■ **Input for this task**:
[Start of section]
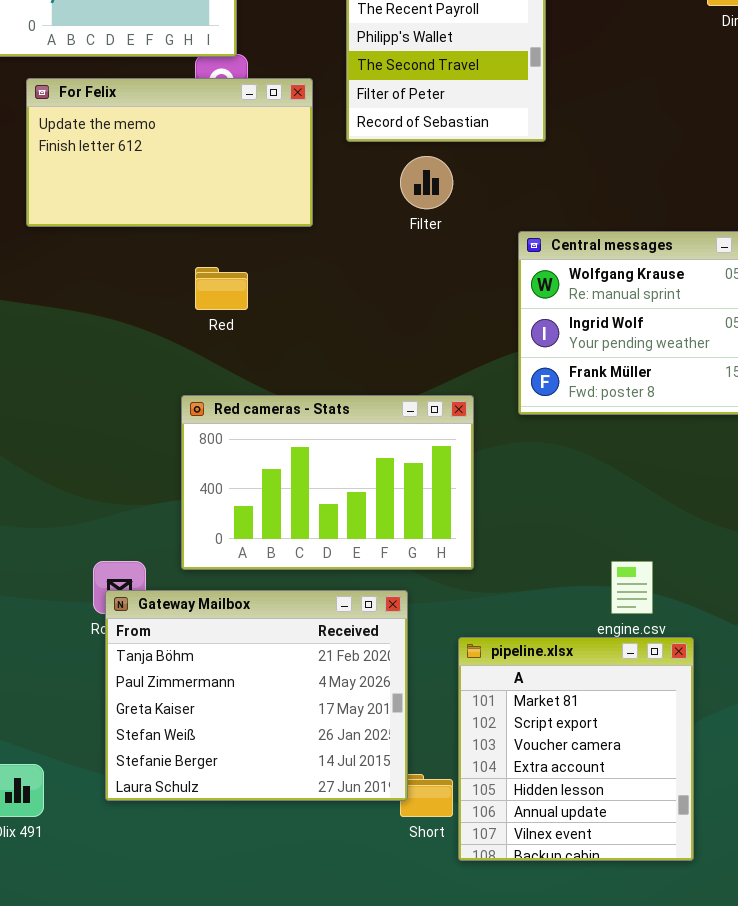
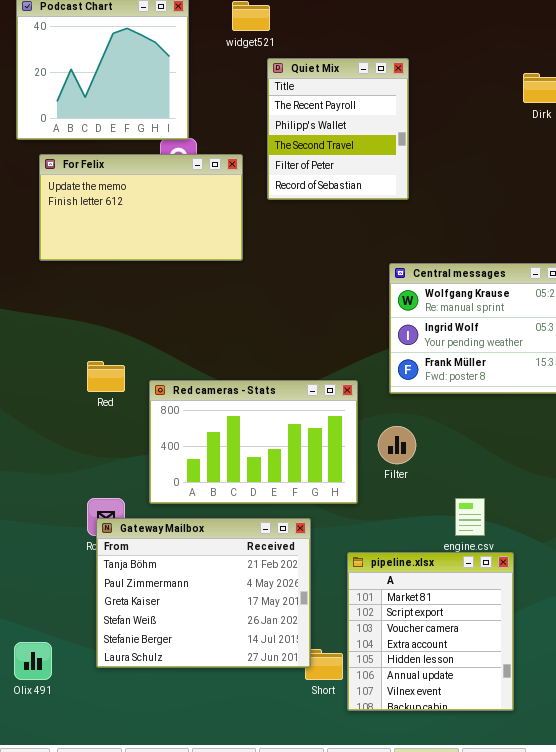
Filter: [400,156,453,209] -> [378,426,416,464], moved
Red: [195,267,248,310] -> [87,361,125,392], moved

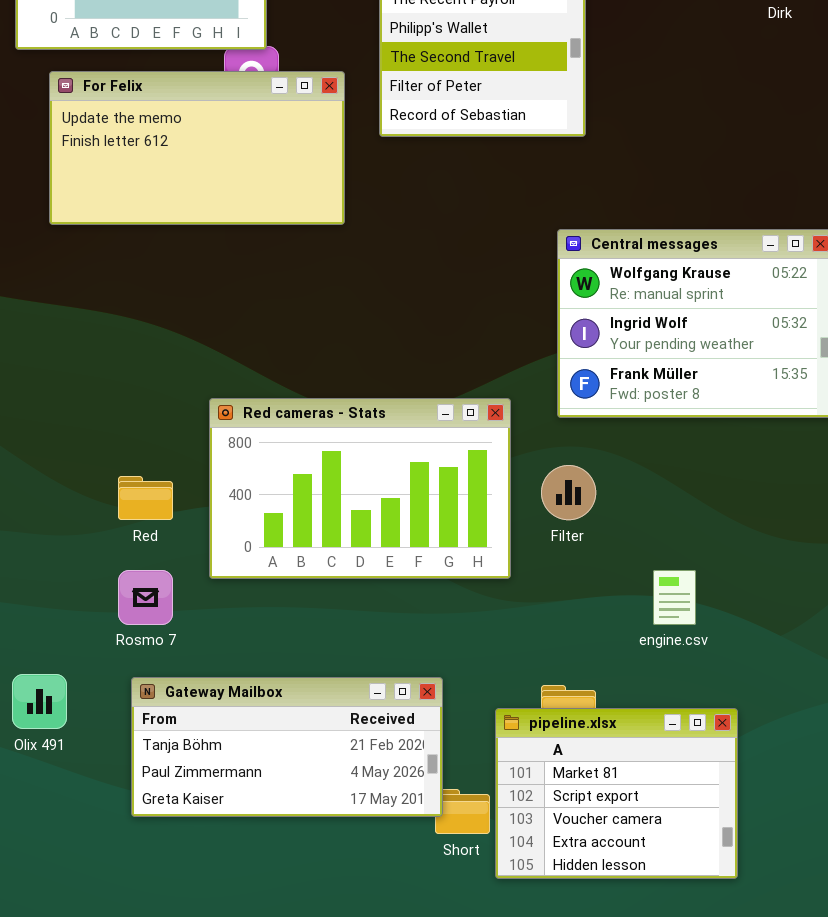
Red: [87,361,125,392] -> [118,476,173,520], moved
Gateway Mailbox: [96,518,311,668] -> [131,677,443,817], resized
pipeline.xlsx: [347,552,514,711] -> [495,708,738,879], resized
Olix 491: [14,642,52,680] -> [12,674,67,729], moved

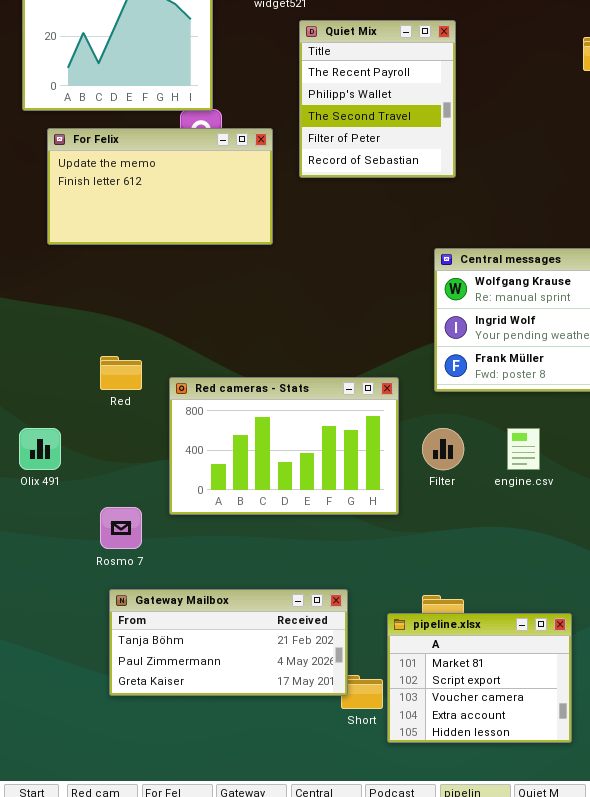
Red: [118,476,173,520] -> [100,356,142,390], moved
engine.csv: [653,570,696,625] -> [507,428,540,470], moved
Olix 491: [12,674,67,729] -> [19,428,61,470], moved

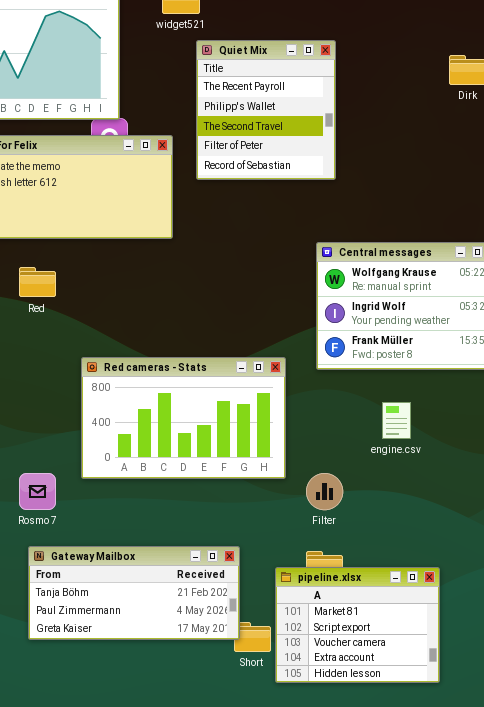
Red: [100,356,142,390] -> [19,267,56,297], moved
Filter: [422,428,464,470] -> [306,473,343,510], moved

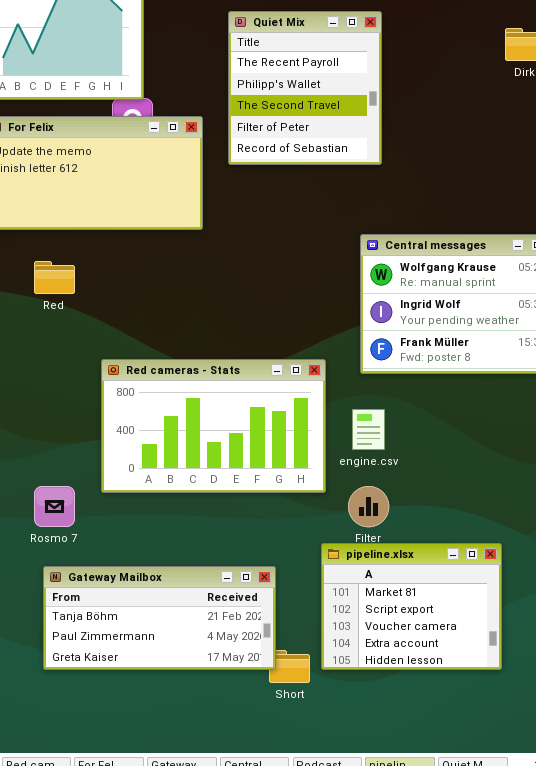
engine.csv: [382,402,411,439] -> [352,409,385,450], moved
pipeline.xlsx: [275,567,440,683] -> [321,543,502,670], moved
[End of section]
■ **Exercise description**: How many lines of the listing contain "xlsx"? Say only that number.

■ **Problem solution**: 2